THE TASK → Find every line below where the string "round" shows up, and copy those lines.

DATASET EXCERPTS →
****

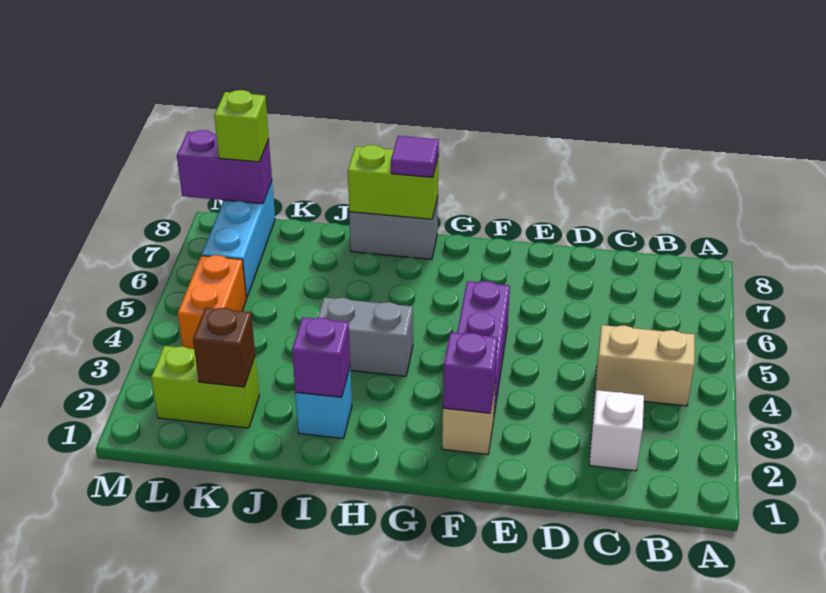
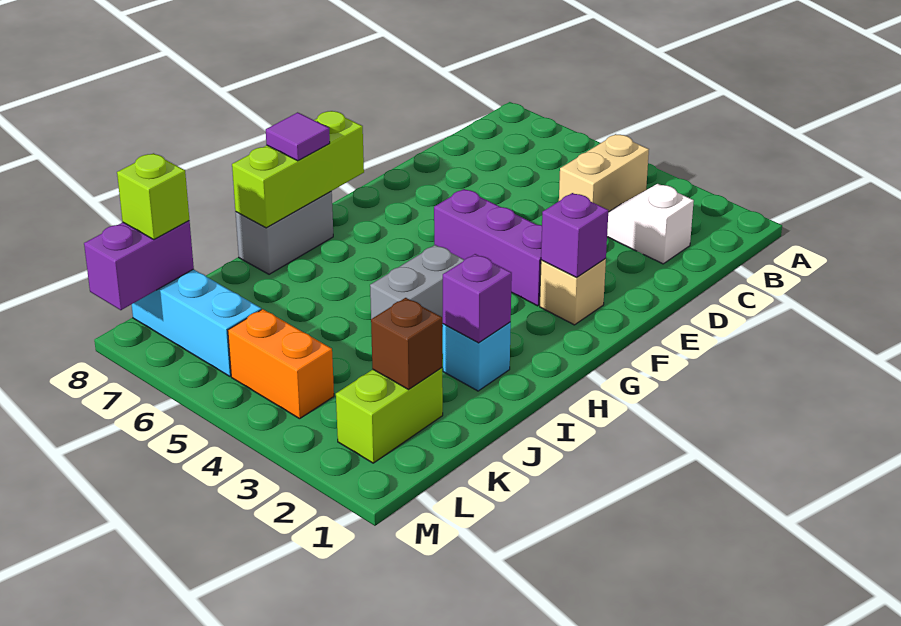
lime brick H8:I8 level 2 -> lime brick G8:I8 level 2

****

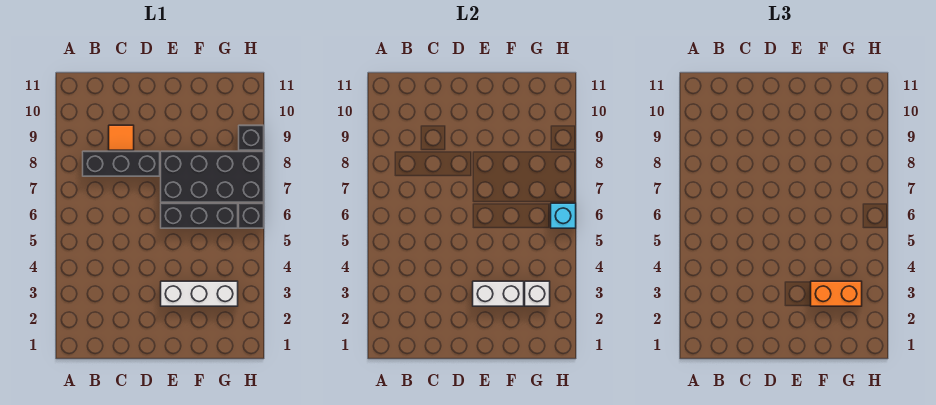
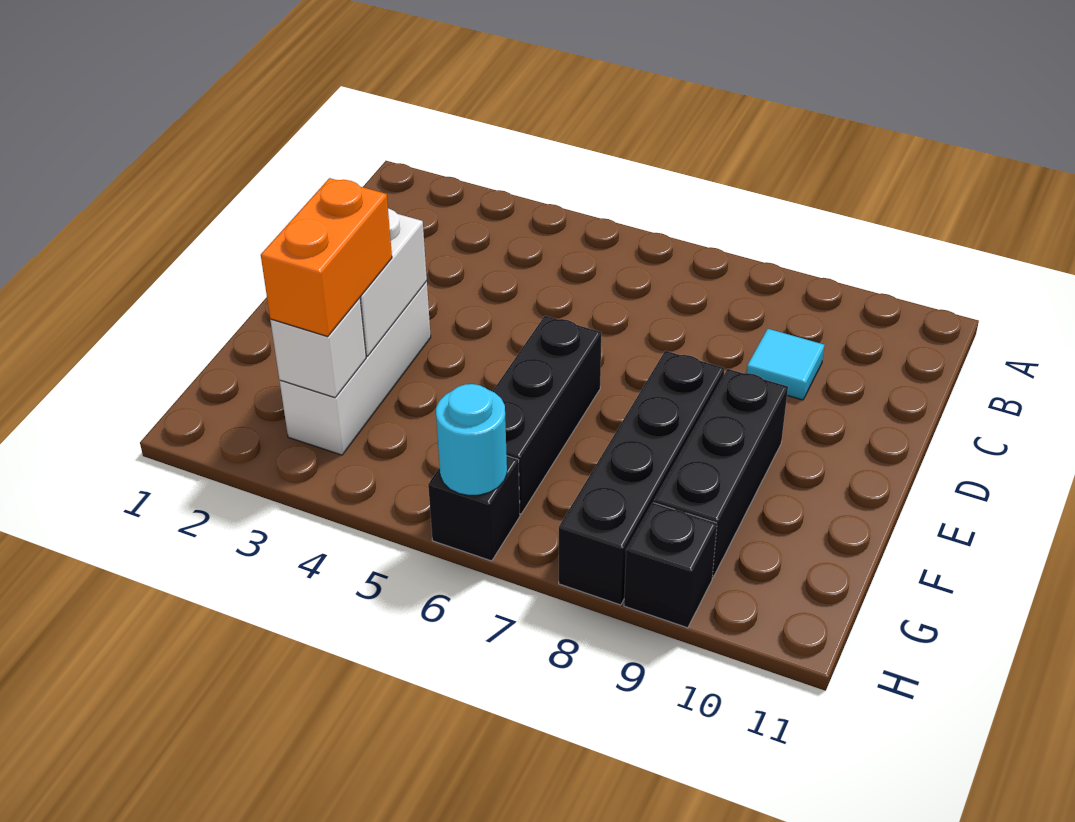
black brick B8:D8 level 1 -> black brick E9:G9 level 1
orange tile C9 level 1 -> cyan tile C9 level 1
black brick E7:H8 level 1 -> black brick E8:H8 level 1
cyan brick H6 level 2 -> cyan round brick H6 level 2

****

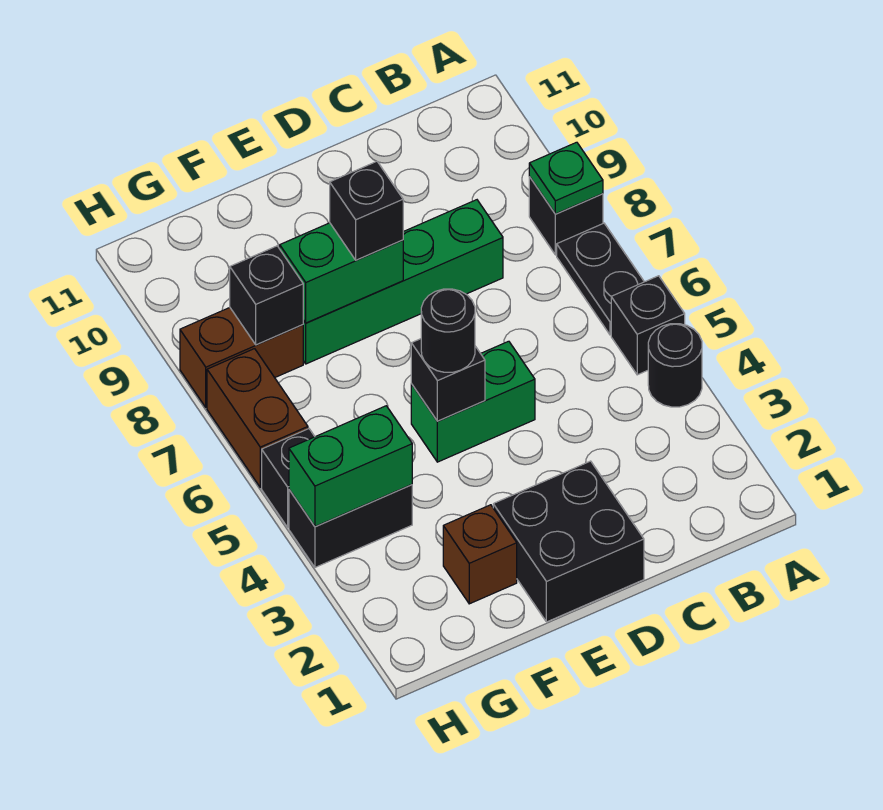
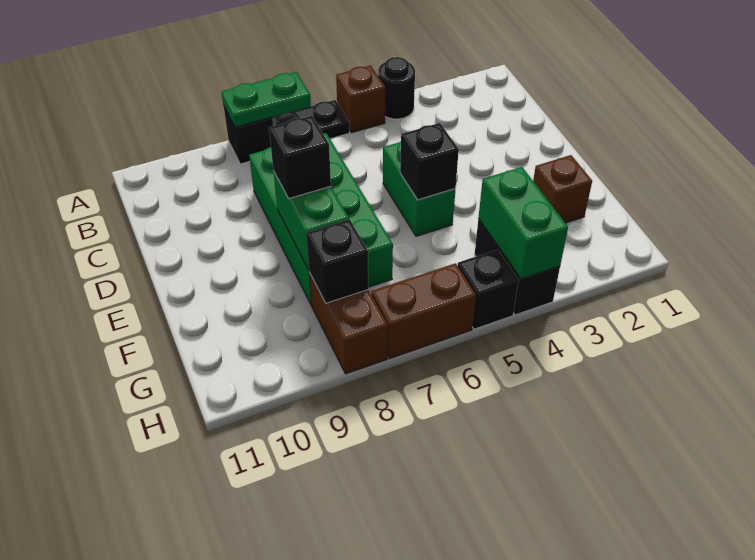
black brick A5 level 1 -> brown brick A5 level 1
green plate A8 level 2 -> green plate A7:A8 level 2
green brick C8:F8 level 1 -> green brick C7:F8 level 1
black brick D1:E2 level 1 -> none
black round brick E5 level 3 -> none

****

REPLY TO THE EXERCISE →
cyan brick H6 level 2 -> cyan round brick H6 level 2
black round brick E5 level 3 -> none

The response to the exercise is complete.